>> START

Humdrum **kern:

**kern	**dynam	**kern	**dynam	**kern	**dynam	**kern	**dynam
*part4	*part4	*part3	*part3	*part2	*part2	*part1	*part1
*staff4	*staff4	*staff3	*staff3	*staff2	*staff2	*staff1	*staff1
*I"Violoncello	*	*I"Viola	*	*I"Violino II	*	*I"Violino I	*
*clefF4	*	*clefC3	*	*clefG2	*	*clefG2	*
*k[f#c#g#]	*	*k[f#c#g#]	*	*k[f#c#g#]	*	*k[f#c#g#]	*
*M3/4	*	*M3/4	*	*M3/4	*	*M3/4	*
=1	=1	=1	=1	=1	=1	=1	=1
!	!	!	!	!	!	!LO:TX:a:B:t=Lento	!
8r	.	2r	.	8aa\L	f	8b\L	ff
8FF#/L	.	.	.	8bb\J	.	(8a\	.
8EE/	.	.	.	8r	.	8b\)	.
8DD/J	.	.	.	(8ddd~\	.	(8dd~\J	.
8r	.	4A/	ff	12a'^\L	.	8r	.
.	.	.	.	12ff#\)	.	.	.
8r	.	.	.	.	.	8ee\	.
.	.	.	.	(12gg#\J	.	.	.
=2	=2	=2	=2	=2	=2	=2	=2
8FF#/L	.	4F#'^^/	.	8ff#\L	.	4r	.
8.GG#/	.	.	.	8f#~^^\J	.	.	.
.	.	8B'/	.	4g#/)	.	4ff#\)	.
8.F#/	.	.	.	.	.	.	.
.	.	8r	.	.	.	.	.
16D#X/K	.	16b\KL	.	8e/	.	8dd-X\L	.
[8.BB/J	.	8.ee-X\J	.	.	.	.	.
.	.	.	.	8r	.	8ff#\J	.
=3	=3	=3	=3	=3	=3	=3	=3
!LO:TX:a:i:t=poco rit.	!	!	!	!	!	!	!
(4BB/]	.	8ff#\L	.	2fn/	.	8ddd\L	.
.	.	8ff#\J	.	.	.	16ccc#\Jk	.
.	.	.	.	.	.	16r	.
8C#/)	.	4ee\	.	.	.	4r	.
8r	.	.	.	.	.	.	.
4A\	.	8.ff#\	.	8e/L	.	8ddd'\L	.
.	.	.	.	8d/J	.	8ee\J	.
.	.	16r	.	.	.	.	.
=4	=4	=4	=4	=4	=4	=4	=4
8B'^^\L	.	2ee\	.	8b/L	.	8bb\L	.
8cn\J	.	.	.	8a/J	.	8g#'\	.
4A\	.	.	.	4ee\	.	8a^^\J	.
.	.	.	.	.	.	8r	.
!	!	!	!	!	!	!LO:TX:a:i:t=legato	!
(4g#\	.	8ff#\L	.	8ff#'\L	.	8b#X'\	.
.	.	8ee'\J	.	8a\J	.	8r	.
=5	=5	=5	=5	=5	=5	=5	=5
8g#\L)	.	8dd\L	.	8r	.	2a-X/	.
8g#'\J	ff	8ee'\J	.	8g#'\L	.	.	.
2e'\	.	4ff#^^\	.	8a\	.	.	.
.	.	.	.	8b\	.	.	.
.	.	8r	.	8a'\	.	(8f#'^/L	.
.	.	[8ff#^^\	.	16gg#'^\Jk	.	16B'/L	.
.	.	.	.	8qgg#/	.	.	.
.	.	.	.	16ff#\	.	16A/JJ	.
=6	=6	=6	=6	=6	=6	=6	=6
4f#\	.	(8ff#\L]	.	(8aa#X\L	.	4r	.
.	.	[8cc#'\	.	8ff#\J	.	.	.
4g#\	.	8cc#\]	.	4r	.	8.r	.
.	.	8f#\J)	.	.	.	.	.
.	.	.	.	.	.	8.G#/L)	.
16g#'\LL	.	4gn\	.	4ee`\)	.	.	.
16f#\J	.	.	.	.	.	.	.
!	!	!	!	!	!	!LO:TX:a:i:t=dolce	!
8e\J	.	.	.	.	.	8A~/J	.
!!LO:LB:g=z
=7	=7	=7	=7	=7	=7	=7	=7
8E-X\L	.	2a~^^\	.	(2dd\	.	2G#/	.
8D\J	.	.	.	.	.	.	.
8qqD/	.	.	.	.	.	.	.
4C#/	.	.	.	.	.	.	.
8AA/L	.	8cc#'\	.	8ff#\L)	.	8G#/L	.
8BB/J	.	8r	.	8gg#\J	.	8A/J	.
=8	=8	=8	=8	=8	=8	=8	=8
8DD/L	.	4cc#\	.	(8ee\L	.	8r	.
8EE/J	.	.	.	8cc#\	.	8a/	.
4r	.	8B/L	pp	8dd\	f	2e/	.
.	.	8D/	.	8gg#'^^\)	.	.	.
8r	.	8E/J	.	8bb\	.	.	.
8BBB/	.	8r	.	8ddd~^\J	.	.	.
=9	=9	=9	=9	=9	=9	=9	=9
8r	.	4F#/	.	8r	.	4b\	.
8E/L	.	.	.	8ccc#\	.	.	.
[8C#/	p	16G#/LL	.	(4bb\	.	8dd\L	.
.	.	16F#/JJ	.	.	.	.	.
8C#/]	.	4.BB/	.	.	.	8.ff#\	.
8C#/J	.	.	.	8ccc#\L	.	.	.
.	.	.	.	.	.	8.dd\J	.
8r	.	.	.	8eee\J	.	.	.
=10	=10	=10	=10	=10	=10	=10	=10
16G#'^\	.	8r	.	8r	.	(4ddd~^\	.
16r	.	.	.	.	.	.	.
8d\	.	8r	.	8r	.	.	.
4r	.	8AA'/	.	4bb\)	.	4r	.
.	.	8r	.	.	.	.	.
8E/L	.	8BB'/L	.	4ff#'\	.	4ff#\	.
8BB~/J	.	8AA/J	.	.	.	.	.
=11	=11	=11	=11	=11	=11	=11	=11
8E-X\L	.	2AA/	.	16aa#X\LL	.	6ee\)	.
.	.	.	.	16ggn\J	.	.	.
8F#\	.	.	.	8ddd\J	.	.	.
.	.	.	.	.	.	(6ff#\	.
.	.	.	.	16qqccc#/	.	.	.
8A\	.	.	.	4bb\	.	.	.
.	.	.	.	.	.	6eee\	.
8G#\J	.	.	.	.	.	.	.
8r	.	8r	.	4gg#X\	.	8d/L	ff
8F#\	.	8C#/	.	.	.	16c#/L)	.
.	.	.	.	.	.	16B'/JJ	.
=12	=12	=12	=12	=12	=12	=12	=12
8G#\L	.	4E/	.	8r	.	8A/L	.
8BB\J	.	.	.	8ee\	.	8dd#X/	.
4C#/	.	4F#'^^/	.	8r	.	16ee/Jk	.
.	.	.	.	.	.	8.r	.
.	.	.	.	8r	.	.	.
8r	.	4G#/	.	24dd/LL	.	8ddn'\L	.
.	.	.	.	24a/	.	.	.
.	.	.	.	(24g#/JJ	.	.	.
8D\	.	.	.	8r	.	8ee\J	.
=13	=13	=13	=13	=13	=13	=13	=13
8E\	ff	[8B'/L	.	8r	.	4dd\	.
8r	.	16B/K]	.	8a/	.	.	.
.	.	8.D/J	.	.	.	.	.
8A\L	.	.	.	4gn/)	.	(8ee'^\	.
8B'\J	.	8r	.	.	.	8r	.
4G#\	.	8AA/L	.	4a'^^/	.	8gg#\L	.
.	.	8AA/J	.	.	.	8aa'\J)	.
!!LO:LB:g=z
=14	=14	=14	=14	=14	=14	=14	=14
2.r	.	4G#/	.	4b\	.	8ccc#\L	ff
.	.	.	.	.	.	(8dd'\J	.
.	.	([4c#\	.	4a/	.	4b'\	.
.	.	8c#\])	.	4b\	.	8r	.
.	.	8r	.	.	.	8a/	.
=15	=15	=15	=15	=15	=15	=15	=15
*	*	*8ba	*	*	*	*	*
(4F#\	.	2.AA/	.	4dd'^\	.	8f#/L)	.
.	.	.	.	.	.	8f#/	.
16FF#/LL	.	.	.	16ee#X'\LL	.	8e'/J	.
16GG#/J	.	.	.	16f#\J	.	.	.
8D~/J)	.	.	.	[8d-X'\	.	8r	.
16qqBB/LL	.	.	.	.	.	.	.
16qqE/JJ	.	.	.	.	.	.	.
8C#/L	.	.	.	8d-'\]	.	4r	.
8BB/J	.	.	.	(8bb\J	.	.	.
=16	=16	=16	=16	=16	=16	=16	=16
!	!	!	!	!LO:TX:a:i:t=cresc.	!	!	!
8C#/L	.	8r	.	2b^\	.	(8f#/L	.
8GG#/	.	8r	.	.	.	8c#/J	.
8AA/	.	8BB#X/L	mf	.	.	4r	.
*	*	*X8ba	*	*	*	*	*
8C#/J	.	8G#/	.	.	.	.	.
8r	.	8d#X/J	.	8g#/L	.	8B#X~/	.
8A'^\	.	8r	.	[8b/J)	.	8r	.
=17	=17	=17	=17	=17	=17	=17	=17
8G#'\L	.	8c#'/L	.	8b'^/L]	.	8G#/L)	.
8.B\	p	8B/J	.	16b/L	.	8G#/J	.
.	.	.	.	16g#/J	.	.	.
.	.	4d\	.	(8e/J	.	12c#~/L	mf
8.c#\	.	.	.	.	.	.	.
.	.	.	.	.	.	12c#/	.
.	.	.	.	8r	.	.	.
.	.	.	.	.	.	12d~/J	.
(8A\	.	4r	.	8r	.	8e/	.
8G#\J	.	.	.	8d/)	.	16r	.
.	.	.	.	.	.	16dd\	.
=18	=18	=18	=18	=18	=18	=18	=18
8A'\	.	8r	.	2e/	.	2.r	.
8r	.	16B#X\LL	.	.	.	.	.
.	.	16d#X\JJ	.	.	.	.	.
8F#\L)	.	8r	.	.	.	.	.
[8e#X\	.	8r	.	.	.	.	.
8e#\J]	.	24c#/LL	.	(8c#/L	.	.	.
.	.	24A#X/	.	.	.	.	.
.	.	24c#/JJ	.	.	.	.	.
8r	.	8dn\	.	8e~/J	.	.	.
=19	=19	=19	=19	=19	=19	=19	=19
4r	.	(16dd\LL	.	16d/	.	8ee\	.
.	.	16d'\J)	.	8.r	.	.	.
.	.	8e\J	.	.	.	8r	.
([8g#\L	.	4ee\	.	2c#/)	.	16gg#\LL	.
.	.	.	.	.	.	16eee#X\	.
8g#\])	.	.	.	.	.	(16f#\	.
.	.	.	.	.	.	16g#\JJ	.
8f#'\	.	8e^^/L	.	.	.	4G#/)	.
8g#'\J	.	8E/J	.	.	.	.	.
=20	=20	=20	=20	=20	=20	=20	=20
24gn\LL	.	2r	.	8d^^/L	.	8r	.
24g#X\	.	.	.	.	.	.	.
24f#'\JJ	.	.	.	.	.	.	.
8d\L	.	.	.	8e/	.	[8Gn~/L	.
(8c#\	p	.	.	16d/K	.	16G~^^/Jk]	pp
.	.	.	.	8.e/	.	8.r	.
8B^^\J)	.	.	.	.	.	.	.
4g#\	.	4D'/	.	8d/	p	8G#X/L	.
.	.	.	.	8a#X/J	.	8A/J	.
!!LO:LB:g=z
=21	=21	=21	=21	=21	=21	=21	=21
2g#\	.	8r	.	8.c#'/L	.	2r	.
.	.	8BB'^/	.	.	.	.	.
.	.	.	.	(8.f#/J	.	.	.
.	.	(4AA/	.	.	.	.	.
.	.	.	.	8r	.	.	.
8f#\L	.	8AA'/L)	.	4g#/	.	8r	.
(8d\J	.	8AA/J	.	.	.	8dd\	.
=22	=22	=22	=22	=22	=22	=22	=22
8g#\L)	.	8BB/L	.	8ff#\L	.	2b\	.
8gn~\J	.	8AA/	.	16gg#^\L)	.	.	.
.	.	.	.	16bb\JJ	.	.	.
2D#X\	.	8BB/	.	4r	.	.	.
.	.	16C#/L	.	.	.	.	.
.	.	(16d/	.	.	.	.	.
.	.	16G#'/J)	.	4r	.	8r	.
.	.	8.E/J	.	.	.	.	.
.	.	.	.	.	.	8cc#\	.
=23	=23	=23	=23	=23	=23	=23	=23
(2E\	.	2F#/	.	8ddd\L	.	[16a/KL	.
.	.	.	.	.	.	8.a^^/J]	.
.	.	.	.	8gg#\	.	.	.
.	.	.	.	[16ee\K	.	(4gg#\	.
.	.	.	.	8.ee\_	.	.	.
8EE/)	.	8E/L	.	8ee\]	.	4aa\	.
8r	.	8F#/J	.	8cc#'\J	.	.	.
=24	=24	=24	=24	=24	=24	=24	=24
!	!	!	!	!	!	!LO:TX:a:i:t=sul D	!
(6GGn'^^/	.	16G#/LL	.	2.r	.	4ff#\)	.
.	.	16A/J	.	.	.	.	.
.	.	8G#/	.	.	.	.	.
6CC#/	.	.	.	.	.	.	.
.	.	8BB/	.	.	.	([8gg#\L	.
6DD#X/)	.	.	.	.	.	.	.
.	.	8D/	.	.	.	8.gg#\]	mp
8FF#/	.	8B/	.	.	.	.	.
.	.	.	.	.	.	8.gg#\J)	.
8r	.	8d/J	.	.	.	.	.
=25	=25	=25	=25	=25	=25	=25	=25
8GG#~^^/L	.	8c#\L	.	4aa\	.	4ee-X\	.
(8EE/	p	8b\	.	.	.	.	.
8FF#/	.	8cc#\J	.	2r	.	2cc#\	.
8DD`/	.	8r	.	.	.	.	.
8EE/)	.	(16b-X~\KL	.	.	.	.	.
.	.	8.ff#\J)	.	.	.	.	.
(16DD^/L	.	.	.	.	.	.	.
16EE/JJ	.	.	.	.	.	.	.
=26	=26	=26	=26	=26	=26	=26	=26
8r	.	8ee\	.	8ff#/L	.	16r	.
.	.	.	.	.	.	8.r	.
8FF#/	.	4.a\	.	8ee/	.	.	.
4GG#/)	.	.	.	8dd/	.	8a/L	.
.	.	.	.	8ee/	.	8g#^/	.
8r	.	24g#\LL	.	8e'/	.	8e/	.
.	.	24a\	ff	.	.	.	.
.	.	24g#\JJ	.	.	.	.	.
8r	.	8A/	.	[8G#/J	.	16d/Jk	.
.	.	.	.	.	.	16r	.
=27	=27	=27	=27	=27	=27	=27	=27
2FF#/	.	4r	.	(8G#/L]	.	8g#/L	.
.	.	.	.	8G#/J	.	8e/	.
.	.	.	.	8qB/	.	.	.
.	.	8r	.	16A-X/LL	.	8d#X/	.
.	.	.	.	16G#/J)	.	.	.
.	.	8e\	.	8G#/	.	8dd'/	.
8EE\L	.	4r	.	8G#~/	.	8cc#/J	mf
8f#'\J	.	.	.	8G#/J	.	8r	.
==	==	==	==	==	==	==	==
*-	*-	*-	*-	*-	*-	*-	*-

>> END

STATED TASK: List each line of the data that contains the string "kern".

EXPECTED ANSWER:
Humdrum **kern:
**kern	**dynam	**kern	**dynam	**kern	**dynam	**kern	**dynam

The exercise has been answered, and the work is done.